Start of Data extract

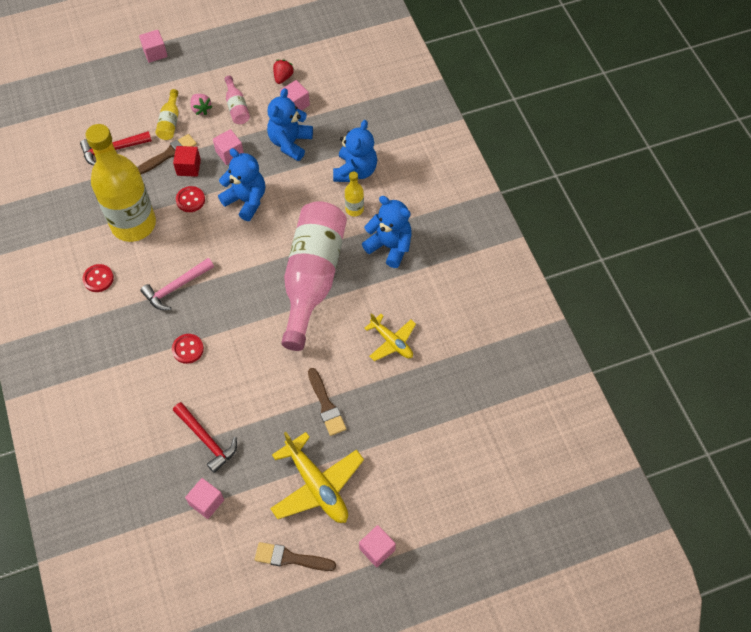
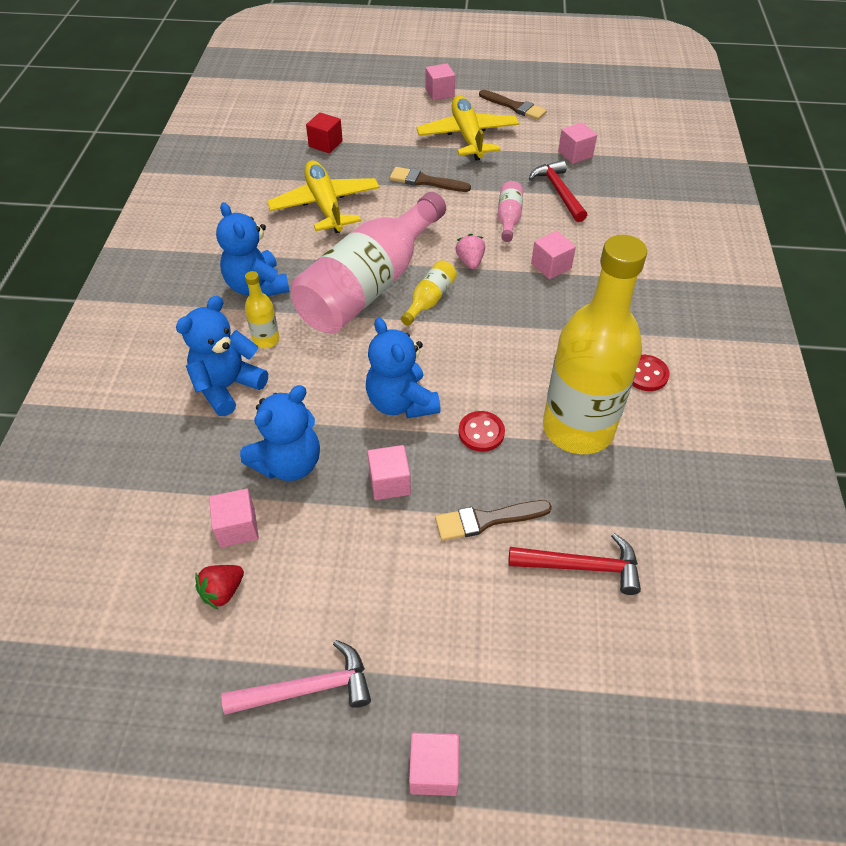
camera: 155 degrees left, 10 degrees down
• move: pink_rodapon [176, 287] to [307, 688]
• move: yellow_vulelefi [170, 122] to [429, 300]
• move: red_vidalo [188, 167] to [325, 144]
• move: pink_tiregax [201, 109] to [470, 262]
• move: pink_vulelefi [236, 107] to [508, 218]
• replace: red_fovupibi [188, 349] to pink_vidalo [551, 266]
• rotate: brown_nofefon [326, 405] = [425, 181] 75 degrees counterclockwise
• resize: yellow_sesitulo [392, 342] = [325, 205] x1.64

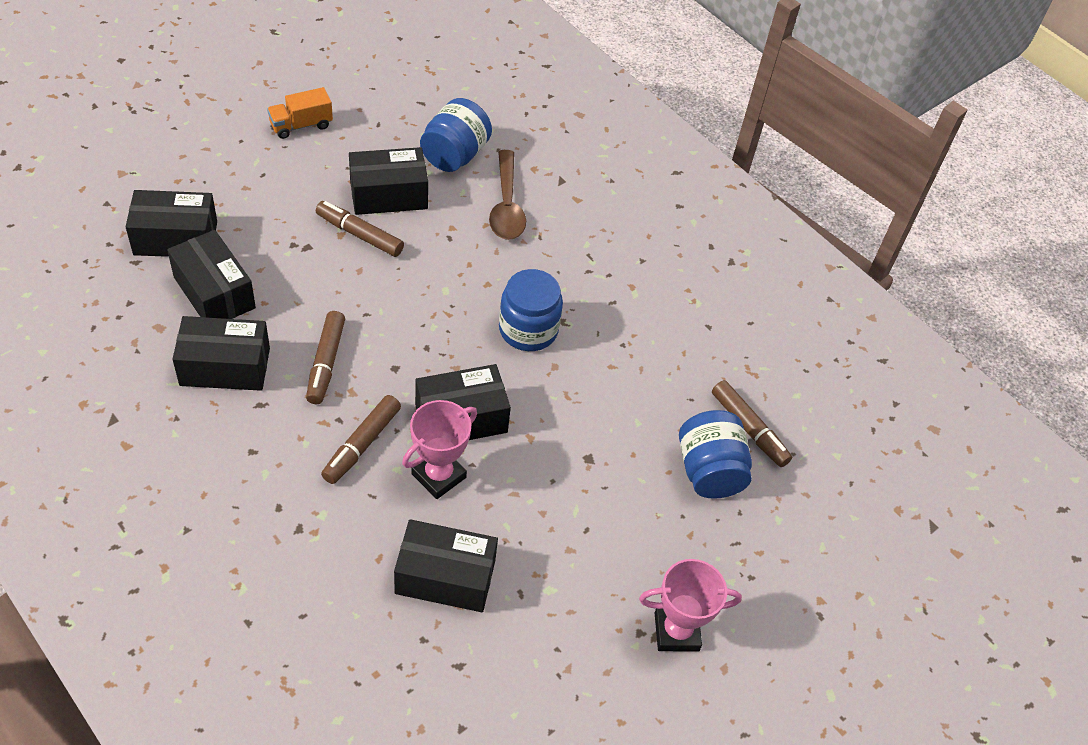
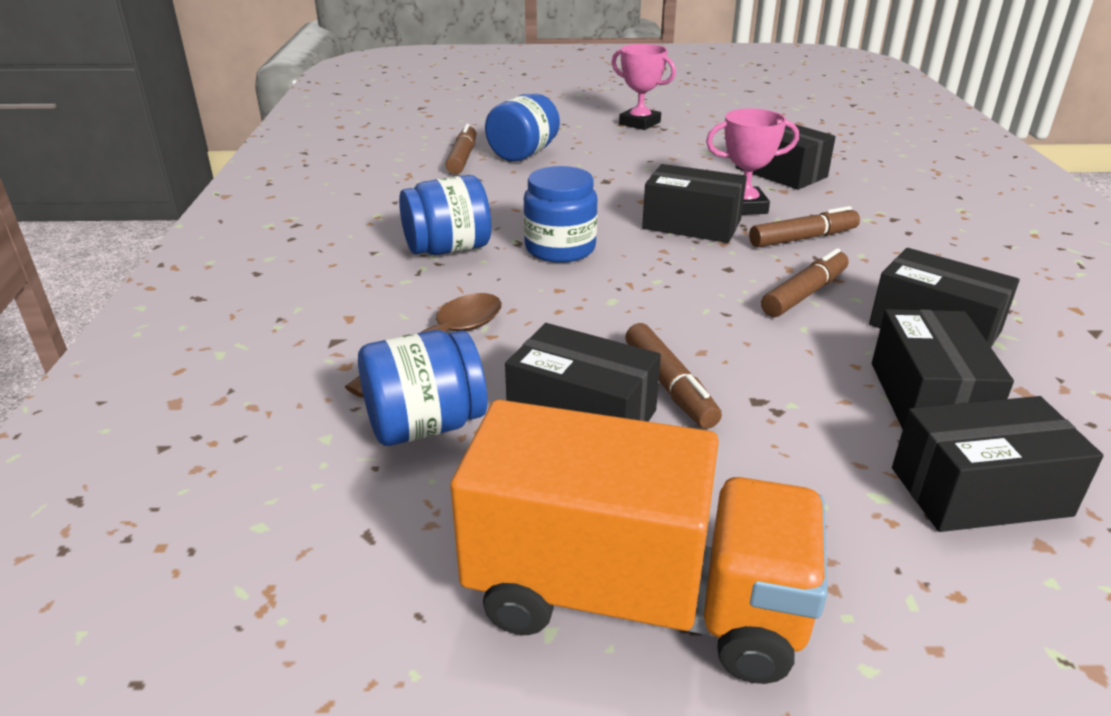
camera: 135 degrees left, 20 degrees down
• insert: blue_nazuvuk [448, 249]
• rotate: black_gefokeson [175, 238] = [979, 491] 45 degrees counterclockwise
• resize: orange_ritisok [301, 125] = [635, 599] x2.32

End of Data extract

--- How to complete this task ---
Could you write out the whole listing exactly, dropping the pictures?

--- Response below ---
camera: 155 degrees left, 10 degrees down
• move: pink_rodapon [176, 287] to [307, 688]
• move: yellow_vulelefi [170, 122] to [429, 300]
• move: red_vidalo [188, 167] to [325, 144]
• move: pink_tiregax [201, 109] to [470, 262]
• move: pink_vulelefi [236, 107] to [508, 218]
• replace: red_fovupibi [188, 349] to pink_vidalo [551, 266]
• rotate: brown_nofefon [326, 405] = [425, 181] 75 degrees counterclockwise
• resize: yellow_sesitulo [392, 342] = [325, 205] x1.64

camera: 135 degrees left, 20 degrees down
• insert: blue_nazuvuk [448, 249]
• rotate: black_gefokeson [175, 238] = [979, 491] 45 degrees counterclockwise
• resize: orange_ritisok [301, 125] = [635, 599] x2.32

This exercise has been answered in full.